_Available data:_
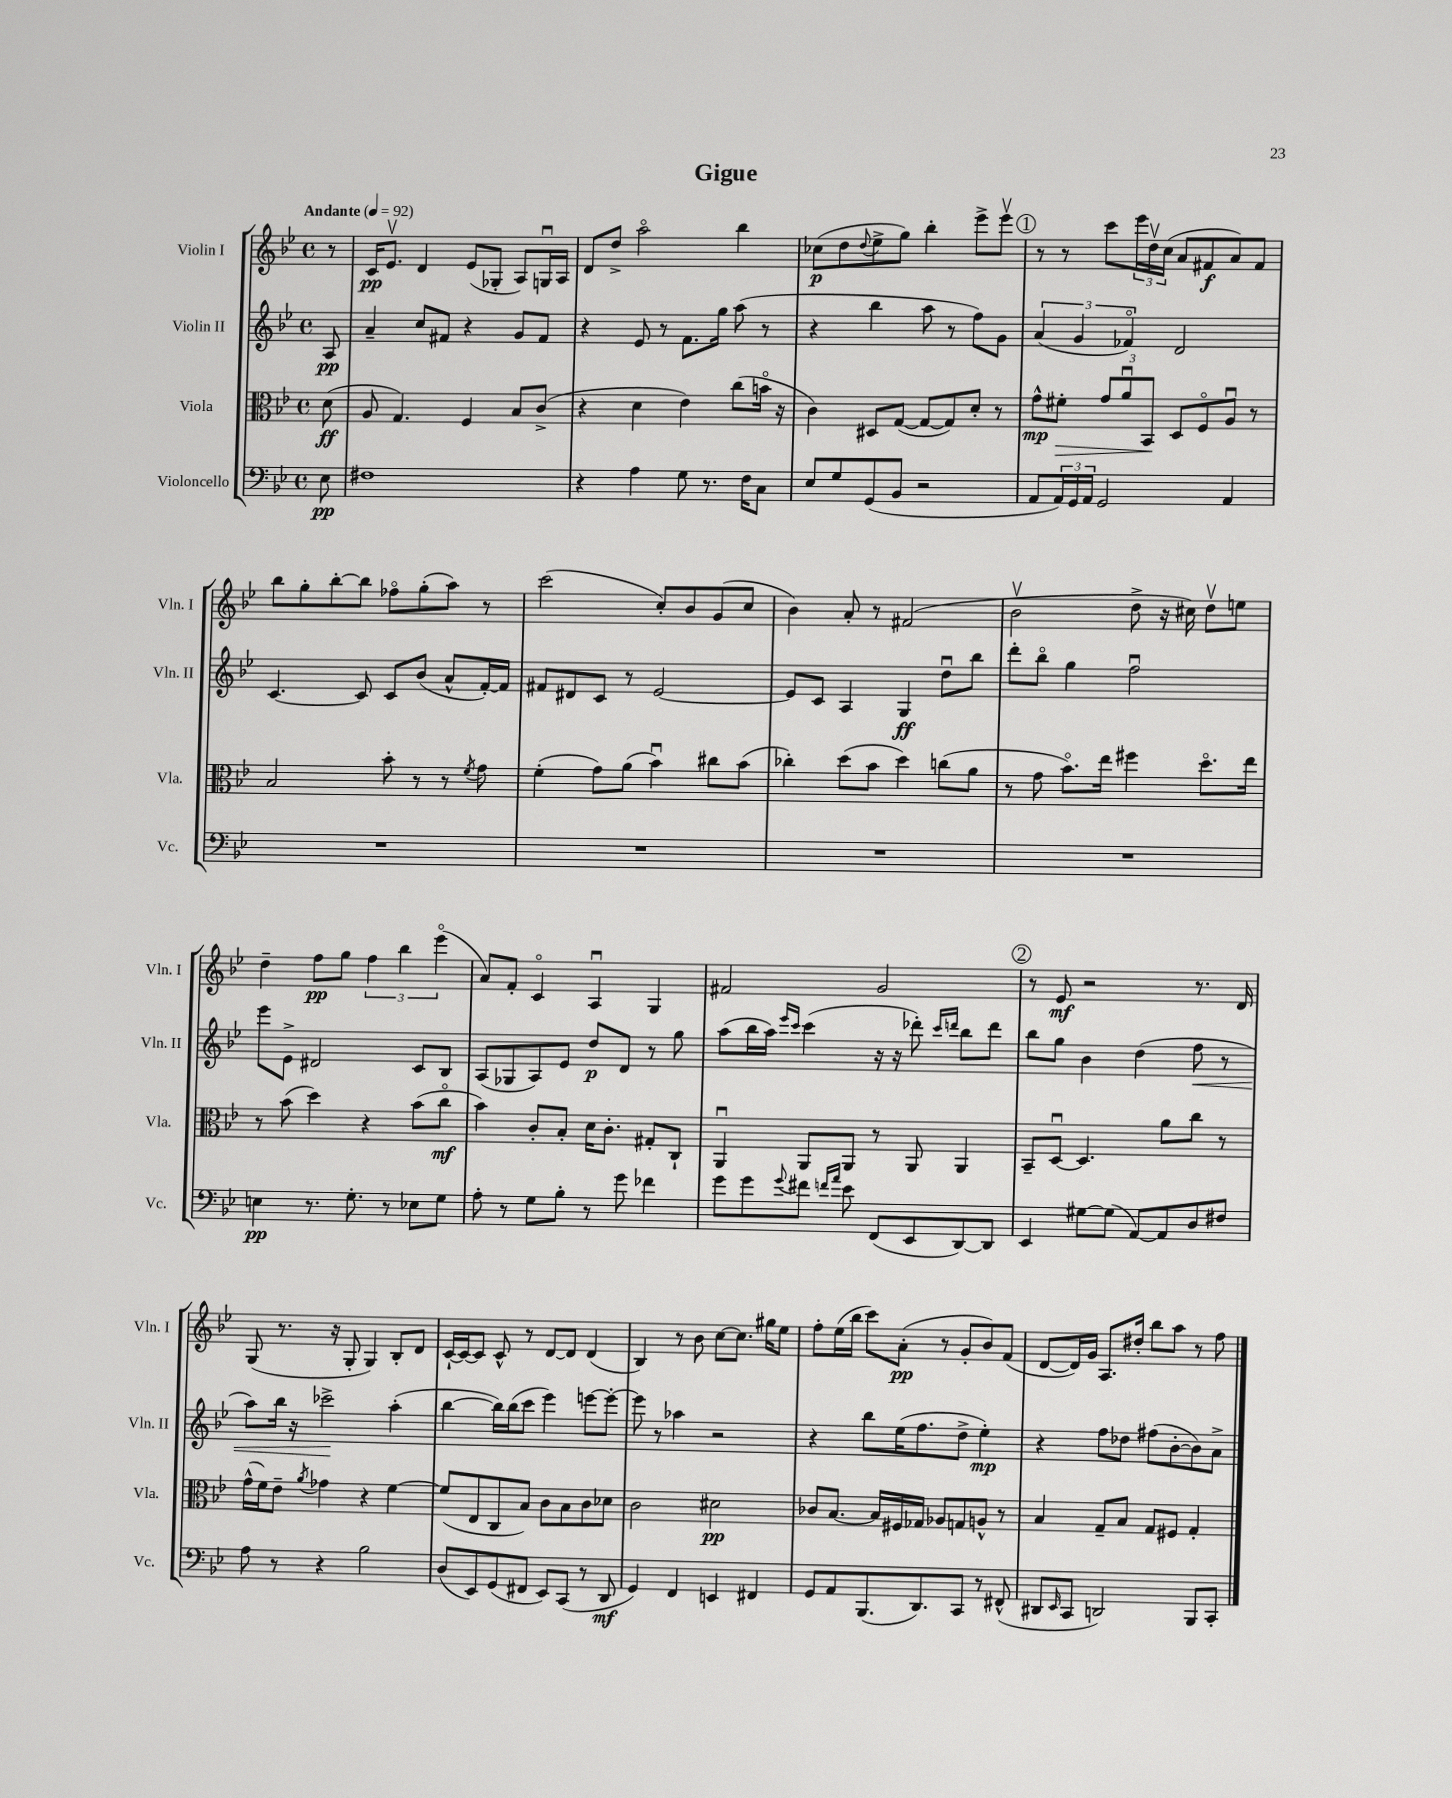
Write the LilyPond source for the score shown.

\header { title = "Gigue" }
<<
\new StaffGroup <<
\new Staff = "s0" \with { instrumentName = "Violin I" shortInstrumentName = "Vln. I" } {
    \clef treble \key bes \major \defaultTimeSignature \time 4/4 \partial 8 \tempo "Andante" 4 = 92
    r8 |
    c'16\pp ees'8.\upbow d'4 ees'8( ges8-. a8) g16\downbow a16 |
    d'8 d''8-> a''2\flageolet bes''4 |
    ces''8\p( d''8 \appoggiatura { d''8 } ees''8-> g''8) bes''4-. ees'''8-> ees'''8\upbow |
    \mark \markup { \circle "1" } r8 r8 c'''8 \tuplet 3/2 { ees'''16 d''16\upbow c''16( } a'8 fis'8\f a'8) fis'8 |
    bes''8 g''8-. bes''8~-. bes''8 fes''8\flageolet g''8-.( a''8) r8 |
    c'''2( c''8-.) bes'8 g'8( c''8 |
    bes'4) a'8-. r8 fis'2( |
    bes'2\upbow d''8-> r16 cis''16) d''8\upbow e''8 |
    d''4-- f''8\pp g''8 \tuplet 3/2 { f''4 bes''4 ees'''4\flageolet( } |
    a'8) f'8-. c'4\flageolet a4\downbow g4 |
    fis'2 g'2 |
    \mark \markup { \circle "2" } r8 ees'8\mf r2 r8. d'16 |
    g8( r8. r16 g8-. g4) bes8-. d'8 |
    c'16~-! c'16~ c'8 c'8-^ r8 d'8~ d'8 d'4( |
    bes4) r8 bes'8 c''8~ c''8. gis''16 ees''8 |
    f''8-. ees''16( bes''16 c'''8) a'8-.\pp( r8 g'8-. bes'8) f'8( |
    d'8~ d'16) g'16 a8. dis''16-. bes''8 a''8 r8 f''8 \bar "|." |
}
\new Staff = "s1" \with { instrumentName = "Violin II" shortInstrumentName = "Vln. II" } {
    \clef treble \key bes \major \defaultTimeSignature \time 4/4 \partial 8
    a8\pp |
    a'4-- c''8 fis'8 r4 g'8 fis'8 |
    r4 ees'8 r8 f'8. g''16 a''8( r8 |
    r4 bes''4 a''8 r8 f''8) g'8 |
    \mark \markup { \circle "1" } \tuplet 3/2 { a'4( g'4 fes'4\flageolet) } d'2 |
    c'4.~ c'8 c'8 bes'8( a'8-^ f'16~-.) f'16 |
    fis'8 dis'8 c'8 r8 ees'2~ |
    ees'8 c'8 a4 g4\ff d''8\downbow bes''8 |
    d'''8-. bes''8\flageolet g''4 f''2\downbow |
    ees'''8 ees'8-> dis'2 c'8 bes8 |
    a8( ges8 a8) ees'8 d''8\p d'8 r8 g''8 |
    a''8( bes''16 a''16) \grace { ees'''16 c'''16 } c'''4( r16 r16 des'''8-.) \grace { c'''16 d'''16 } bes''8 d'''8 |
    \mark \markup { \circle "2" } bes''8 g''8 bes'4 d''4( f''8\< r8 |
    a''8) bes''16 r16 ces'''2->\! a''4-.( |
    bes''4~ bes''16) bes''16( c'''8 ees'''4) e'''8~ e'''8~-. |
    e'''8 r8 aes''4 r2 |
    r4 bes''8 ees''16( f''8. d''8-> ees''4-.\mp) |
    r4 f''8 des''8 fis''8( bes'8~-. bes'8) a'8-> \bar "|." |
}
\new Staff = "s2" \with { instrumentName = "Viola" shortInstrumentName = "Vla." } {
    \clef alto \key bes \major \defaultTimeSignature \time 4/4 \partial 8
    d'8\ff( |
    a8 g4.) f4 bes8 c'8->( |
    r4 d'4 ees'4) c''8( b'16\flageolet r16 |
    c'4) dis8 g8~( g8~ g8) d'8-. r8 |
    \mark \markup { \circle "1" } g'8-^\mp fis'8-.\> \tuplet 3/2 { g'8 a'8\downbow bes,8\! } d8 f8\flageolet a8\downbow r8 |
    bes2 bes'8-. r8 r8 \acciaccatura { f'8 } g'8 |
    f'4-.( g'8) a'8( bes'4\downbow) cis''8 bes'8( |
    ces''4-.) d''8( bes'8 d''4) c''8( a'8 |
    r8 g'8 bes'8.\flageolet) ees''16 fis''4 d''8.\flageolet ees''16 |
    r8 bes'8( d''4) r4 bes'8( c''8\flageolet\mf |
    bes'4) c'8-. bes8-. d'16 c'8.-. gis8-. c8-! |
    a,4\downbow a,8 a,8 r8 a,8 a,4 |
    \mark \markup { \circle "2" } bes,8-- d8~\downbow d4. a'8 c''8 r8 |
    g'16-^( f'16) ees'8-- \acciaccatura { a'8 } ges'4 r4 f'4~ |
    f'8( ees8 c8 bes8) c'8 bes8 c'8 des'8 |
    c'2 dis'2\pp |
    ces'8 bes8.~ bes16 fis16 ges16 aes8 g8 a8-^ r8 |
    bes4 g8-- bes8 g8 fis8 g4-. \bar "|." |
}
\new Staff = "s3" \with { instrumentName = "Violoncello" shortInstrumentName = "Vc." } {
    \clef bass \key bes \major \defaultTimeSignature \time 4/4 \partial 8
    ees8\pp |
    fis1 |
    r4 a4 g8 r8. f16 c8 |
    ees8 g8 g,8( bes,8 r2 |
    \mark \markup { \circle "1" } a,8 \tuplet 3/2 { a,16) g,16 a,16 } g,2 a,4 |
    R1 |
    R1 |
    R1 |
    R1 |
    e4\pp r8. g8.-. r8 ees8 g8 |
    a8-. r8 g8 bes8-. r8 g'8 fes'4 |
    g'8 g'8 \appoggiatura { g'8 } fis'8 \grace { f'16 a'16 } ees'8 f,8( ees,8 d,8~) d,8 |
    \mark \markup { \circle "2" } ees,4 gis8~ gis8( a,8~) a,8 d8 fis8 |
    a8 r8 r4 bes2 |
    d8( ees,8) g,8( fis,8 ees,8) c,8( r8 d,8\mf |
    g,4) f,4 e,4 fis,4 |
    g,8 a,8 bes,,8.( d,8.) c,8 r8 fis,8-^( |
    dis,8 \grace { ees,16 } c,8 d,2) bes,,8 c,8-. \bar "|." |
}
>>
>>
\layout { \context { \Score \remove "Bar_number_engraver" } }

_Instructions for the task:_
From the data above, pick out and copy every line containing the string "upbow". Case counts.

_Written answer:_
    c'16\pp ees'8.\upbow d'4 ees'8( ges8-. a8) g16\downbow a16 |
    ces''8\p( d''8 \appoggiatura { d''8 } ees''8-> g''8) bes''4-. ees'''8-> ees'''8\upbow |
    \mark \markup { \circle "1" } r8 r8 c'''8 \tuplet 3/2 { ees'''16 d''16\upbow c''16( } a'8 fis'8\f a'8) fis'8 |
    bes'2\upbow d''8-> r16 cis''16) d''8\upbow e''8 |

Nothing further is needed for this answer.